What this task involves >> Would you transcribe the line that holds "IC3 pin OA: MB -> MA" and all the lines below it, through the final one, exactly and with nothing else?

==== Source material

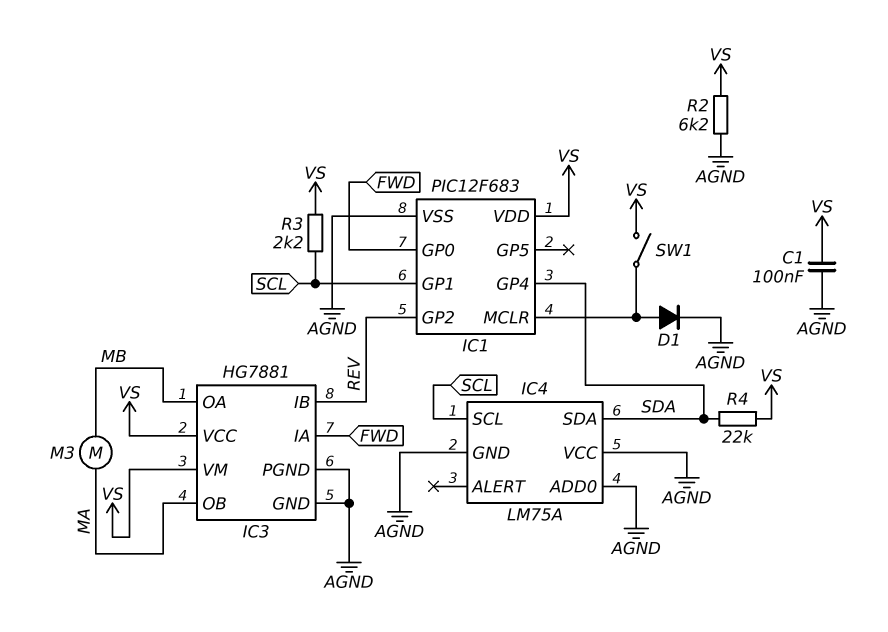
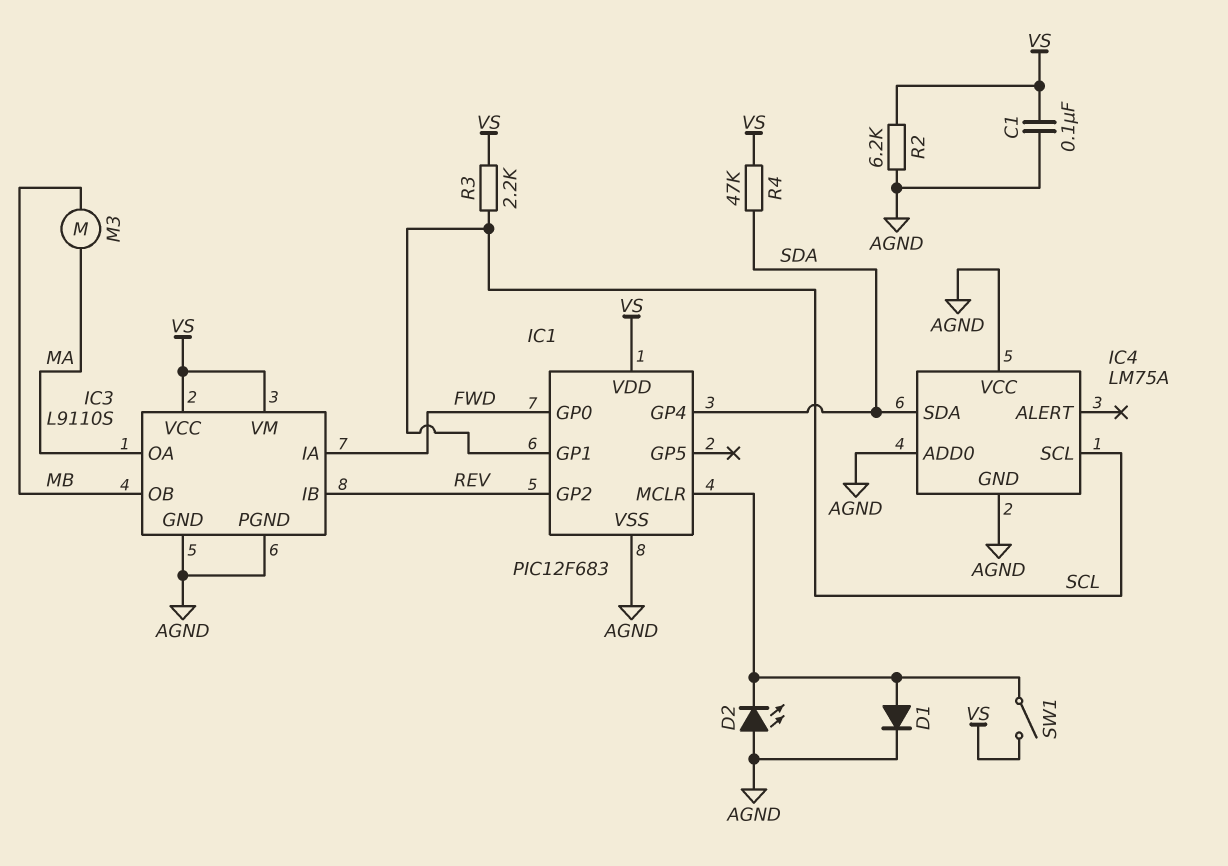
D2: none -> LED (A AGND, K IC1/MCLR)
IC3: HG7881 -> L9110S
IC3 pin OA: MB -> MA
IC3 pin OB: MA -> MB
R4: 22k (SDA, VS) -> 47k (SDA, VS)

========

Exercise response >>
IC3 pin OA: MB -> MA
IC3 pin OB: MA -> MB
R4: 22k (SDA, VS) -> 47k (SDA, VS)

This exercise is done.